● Set problem: Print every line of the items from the first one through the line containing "Andorra: none -> 7:25", inclusive, copying each without change. Leave the pictures out of your answer.

● Data supplied:
· · · · · · ·

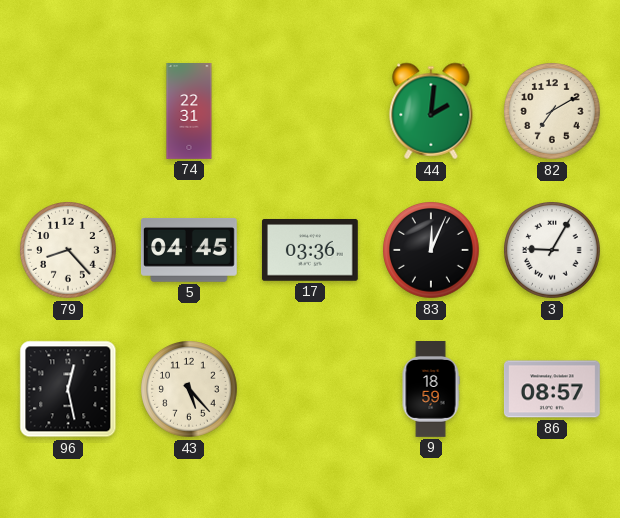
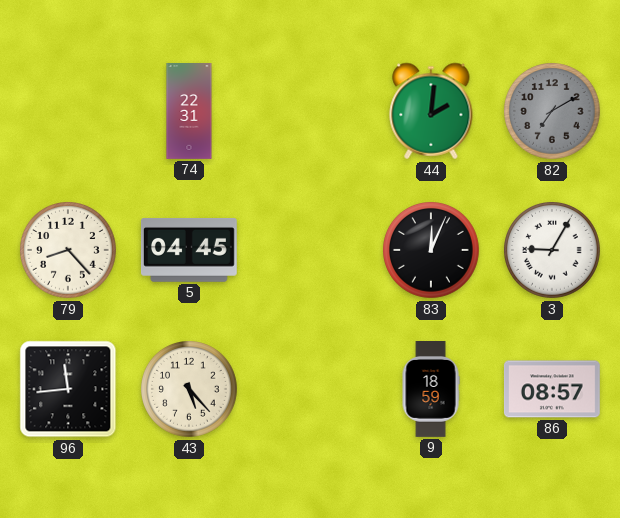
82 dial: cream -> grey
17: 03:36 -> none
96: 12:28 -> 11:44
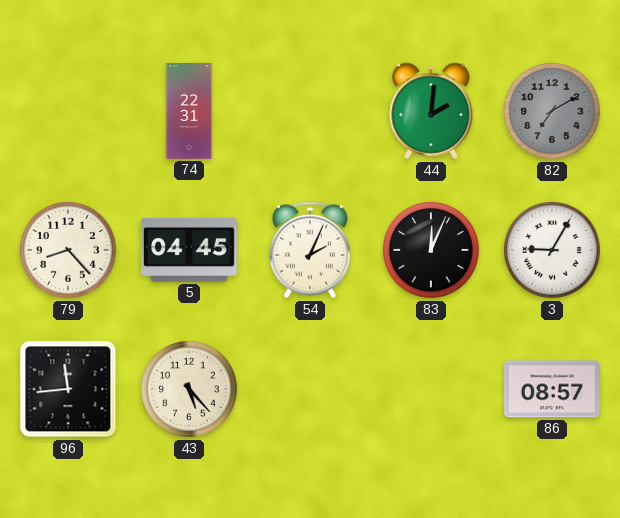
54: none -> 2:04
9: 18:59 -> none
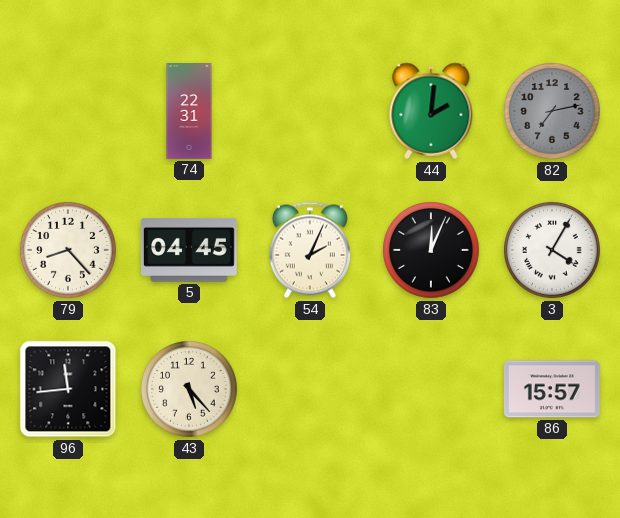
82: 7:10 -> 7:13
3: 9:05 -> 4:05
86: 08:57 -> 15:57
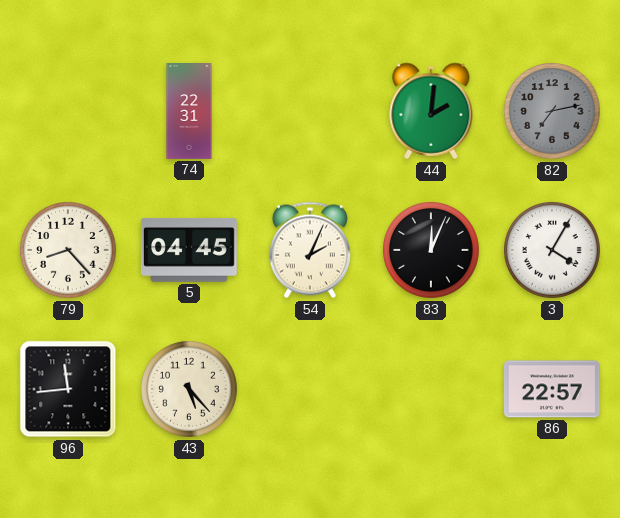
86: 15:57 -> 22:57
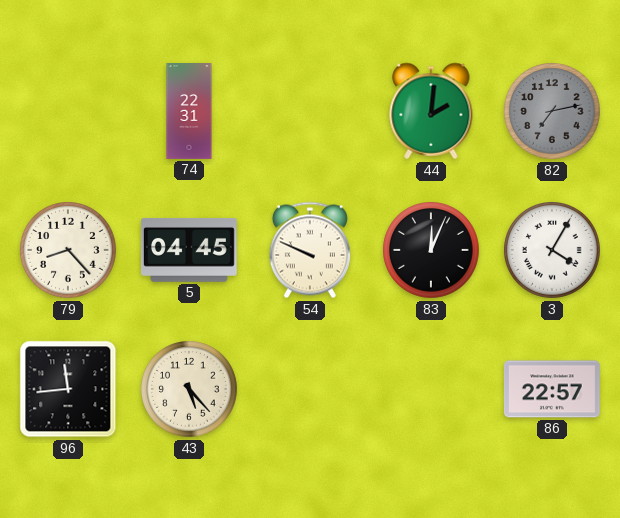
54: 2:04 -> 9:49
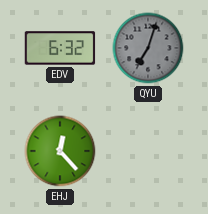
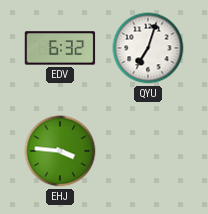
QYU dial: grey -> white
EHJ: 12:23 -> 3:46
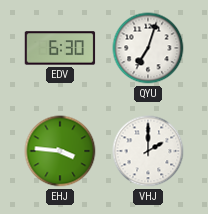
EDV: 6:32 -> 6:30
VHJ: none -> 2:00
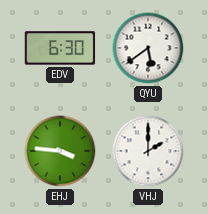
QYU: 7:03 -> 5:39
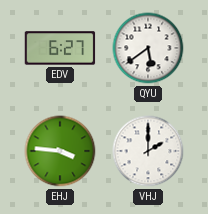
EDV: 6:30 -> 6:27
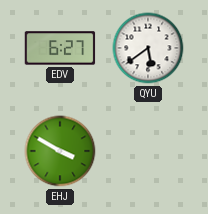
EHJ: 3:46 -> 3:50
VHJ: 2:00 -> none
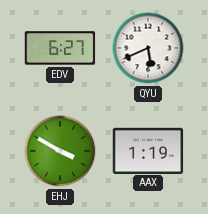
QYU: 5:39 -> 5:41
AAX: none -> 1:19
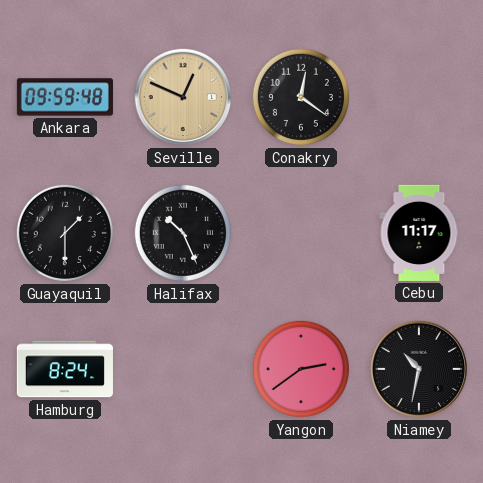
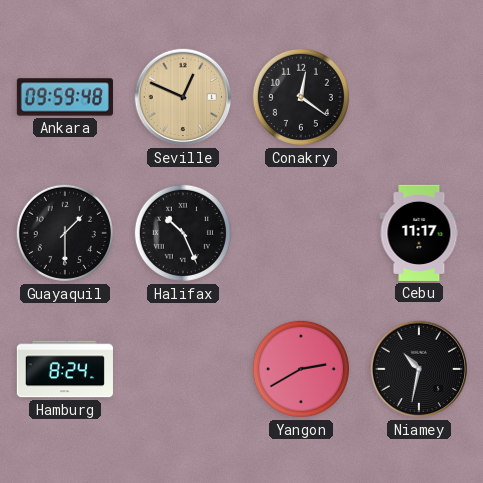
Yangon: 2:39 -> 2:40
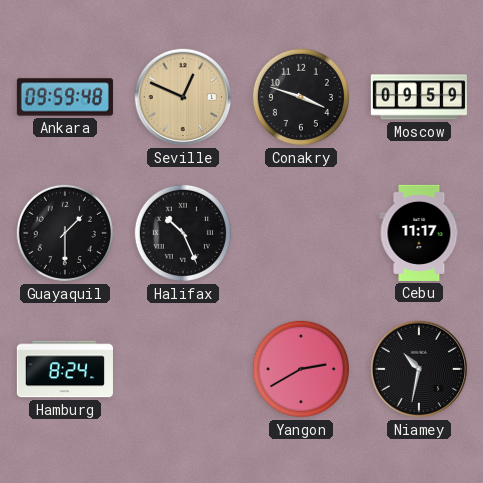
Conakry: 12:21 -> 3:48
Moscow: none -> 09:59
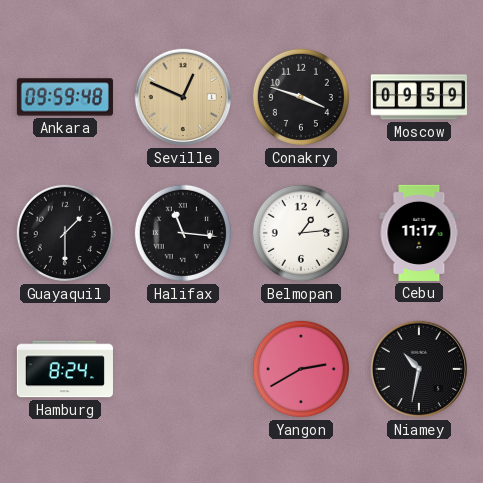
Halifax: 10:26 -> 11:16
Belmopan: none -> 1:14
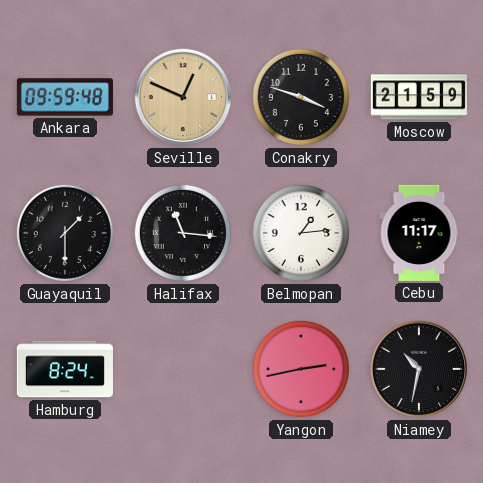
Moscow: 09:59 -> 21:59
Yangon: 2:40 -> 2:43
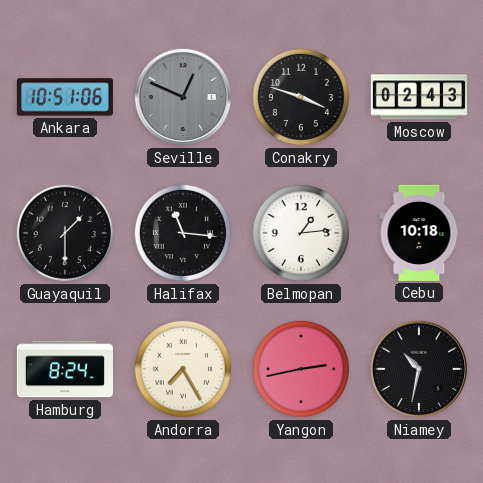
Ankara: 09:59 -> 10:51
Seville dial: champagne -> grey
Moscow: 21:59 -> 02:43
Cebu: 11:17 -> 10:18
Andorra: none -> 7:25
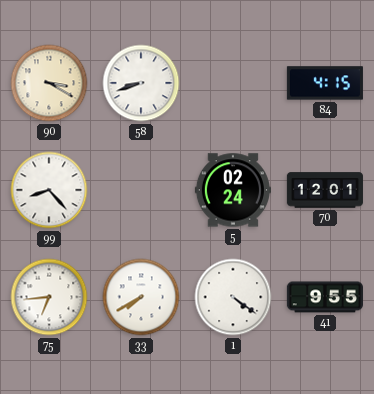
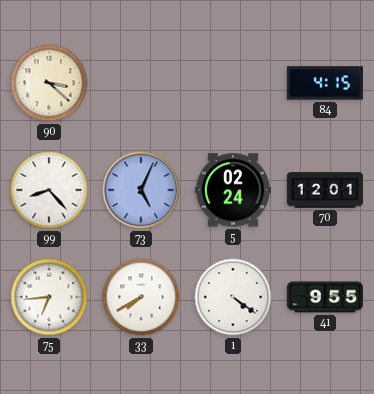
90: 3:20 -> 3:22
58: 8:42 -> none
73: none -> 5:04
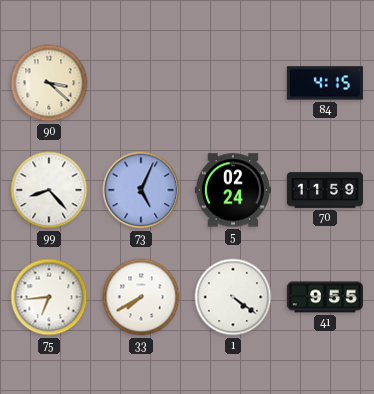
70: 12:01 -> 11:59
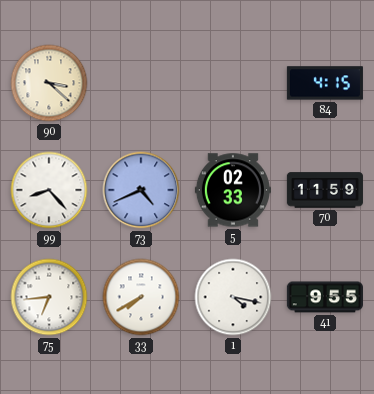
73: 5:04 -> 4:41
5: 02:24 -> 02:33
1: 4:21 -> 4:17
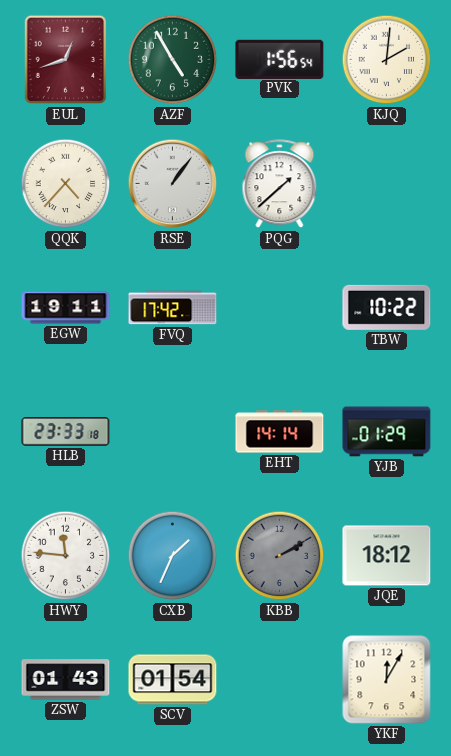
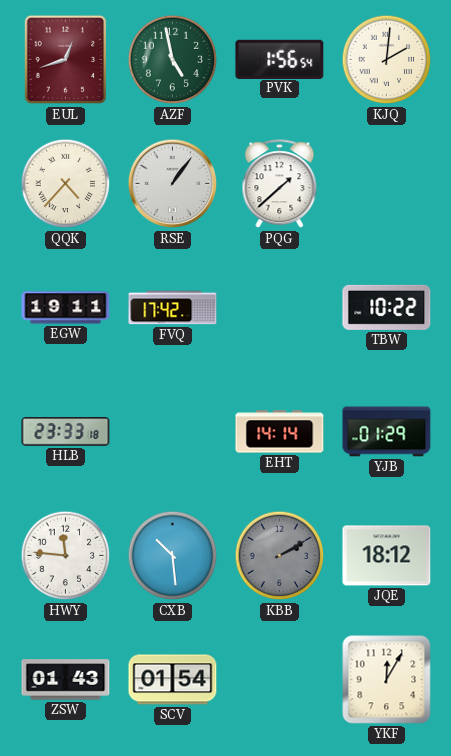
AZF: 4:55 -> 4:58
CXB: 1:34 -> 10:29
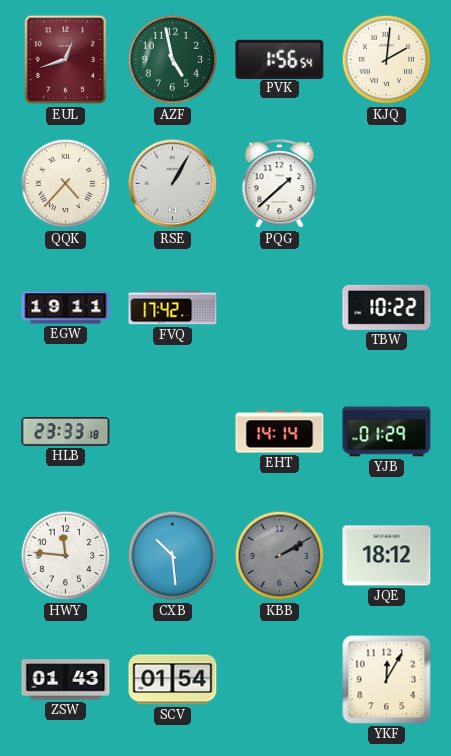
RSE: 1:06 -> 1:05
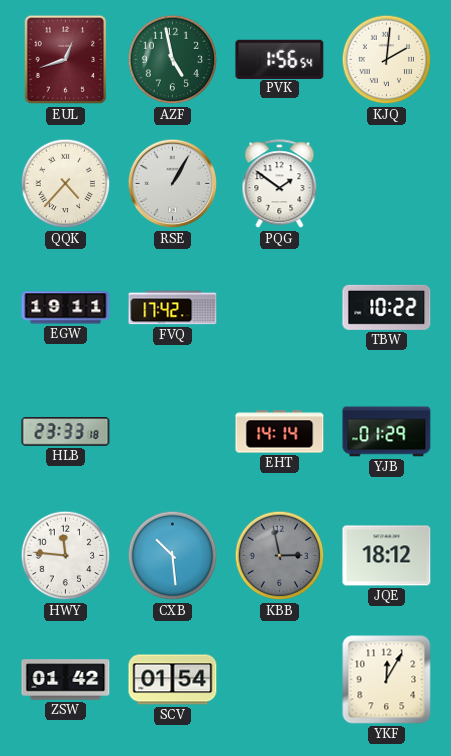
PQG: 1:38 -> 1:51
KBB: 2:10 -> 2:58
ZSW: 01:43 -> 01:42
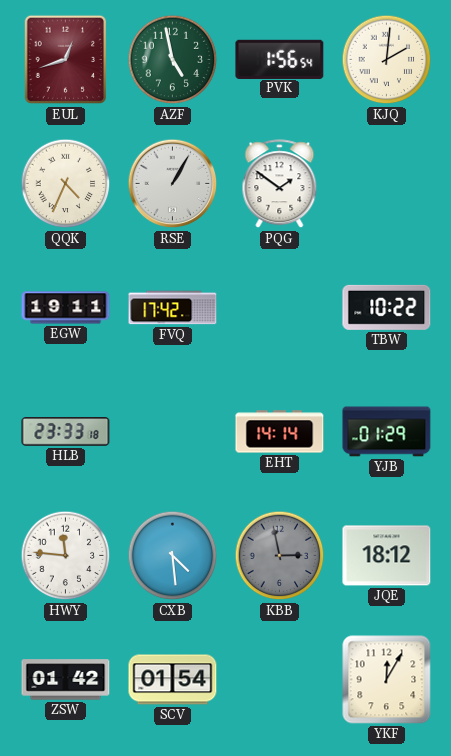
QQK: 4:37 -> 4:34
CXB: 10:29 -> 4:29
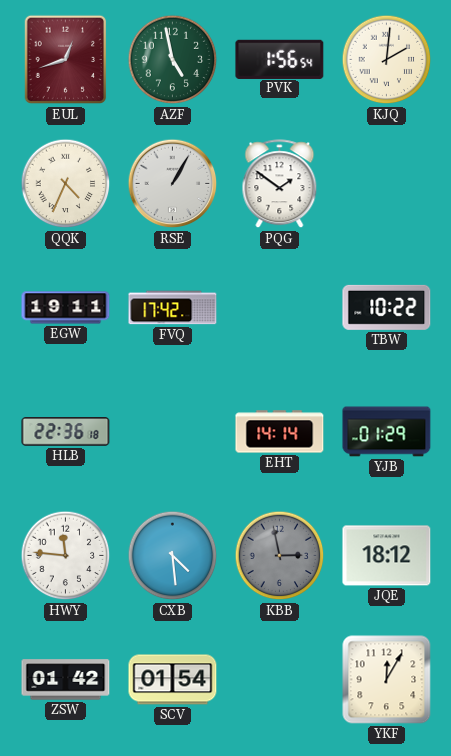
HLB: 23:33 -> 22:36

· · · · · · ·

● Exercise result:
82 dial: cream -> grey
17: 03:36 -> none
96: 12:28 -> 11:44
54: none -> 2:04
9: 18:59 -> none
82: 7:10 -> 7:13
3: 9:05 -> 4:05
86: 08:57 -> 15:57
86: 15:57 -> 22:57
54: 2:04 -> 9:49
QYU dial: grey -> white
EHJ: 12:23 -> 3:46
EDV: 6:32 -> 6:30
VHJ: none -> 2:00
QYU: 7:03 -> 5:39
EDV: 6:30 -> 6:27
EHJ: 3:46 -> 3:50
VHJ: 2:00 -> none
QYU: 5:39 -> 5:41
AAX: none -> 1:19
Yangon: 2:39 -> 2:40
Conakry: 12:21 -> 3:48
Moscow: none -> 09:59
Halifax: 10:26 -> 11:16
Belmopan: none -> 1:14
Moscow: 09:59 -> 21:59
Yangon: 2:40 -> 2:43
Ankara: 09:59 -> 10:51
Seville dial: champagne -> grey
Moscow: 21:59 -> 02:43
Cebu: 11:17 -> 10:18
Andorra: none -> 7:25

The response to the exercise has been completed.